Search the material for the word "white" and report each line where it turns up.

━━━━━━━━━━━━━━━━━━━━━━━━━━━━━━

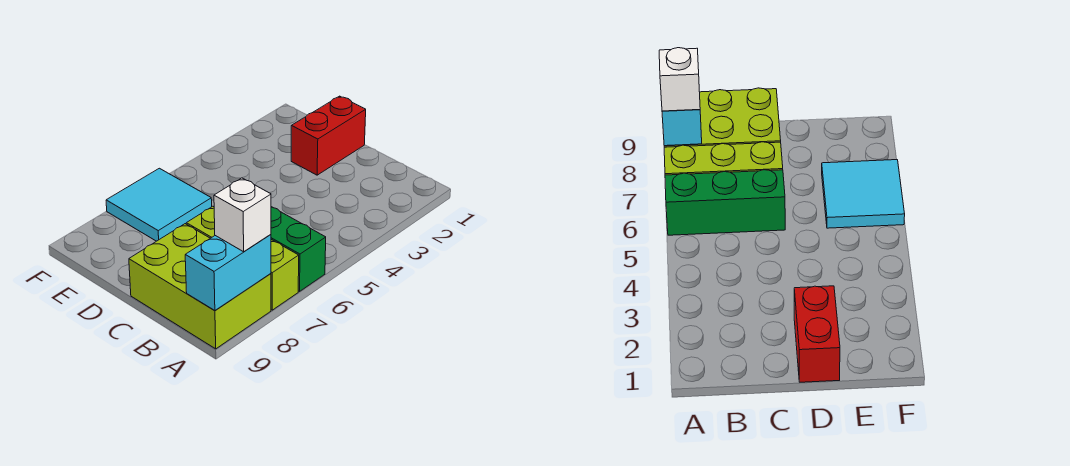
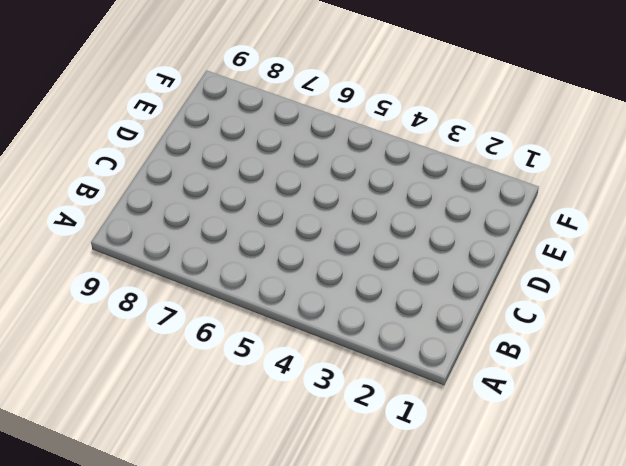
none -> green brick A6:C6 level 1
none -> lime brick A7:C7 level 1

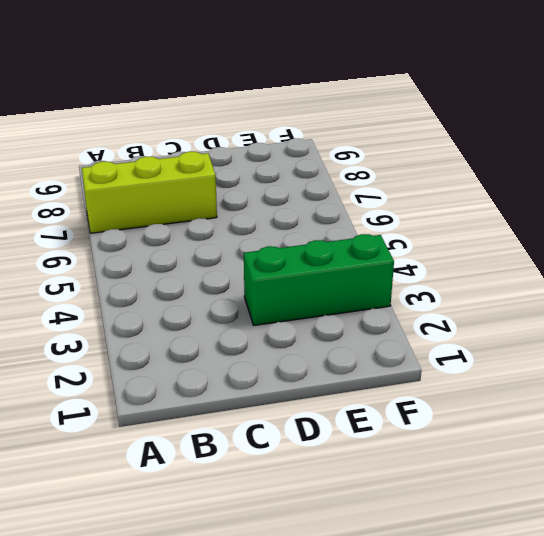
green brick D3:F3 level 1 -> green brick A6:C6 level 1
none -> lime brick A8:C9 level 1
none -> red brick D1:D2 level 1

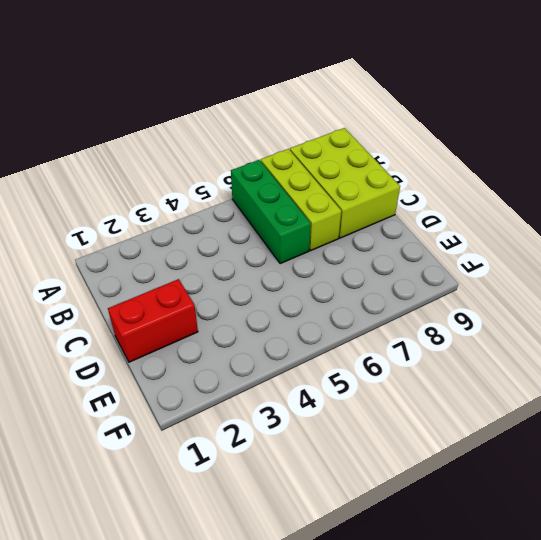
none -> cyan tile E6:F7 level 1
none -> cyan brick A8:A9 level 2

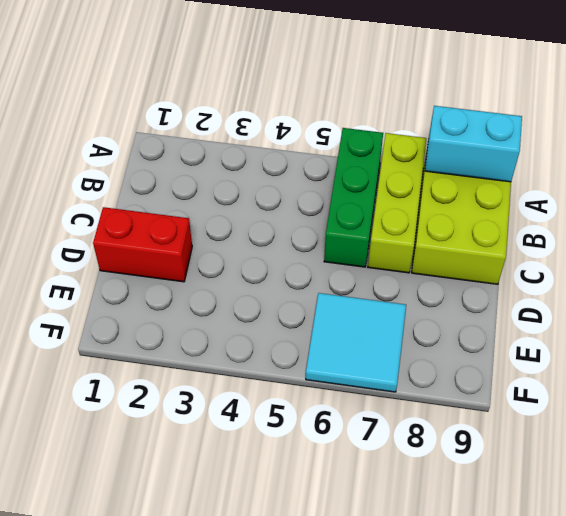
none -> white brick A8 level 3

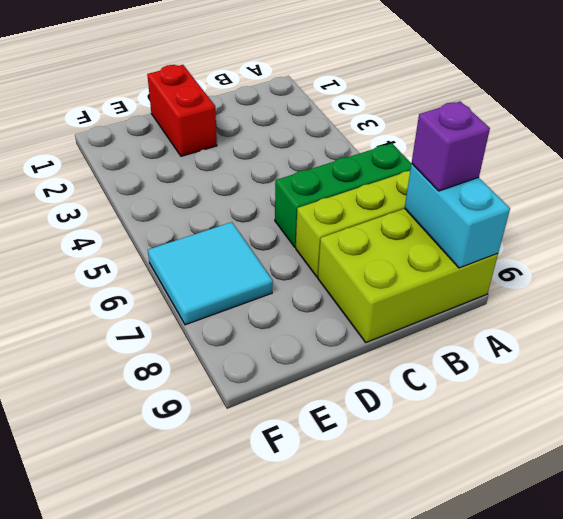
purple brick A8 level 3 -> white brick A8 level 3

━━━━━━━━━━━━━━━━━━━━━━━━━━━━━━

▸ RESULT OF THIS TASK
none -> white brick A8 level 3
purple brick A8 level 3 -> white brick A8 level 3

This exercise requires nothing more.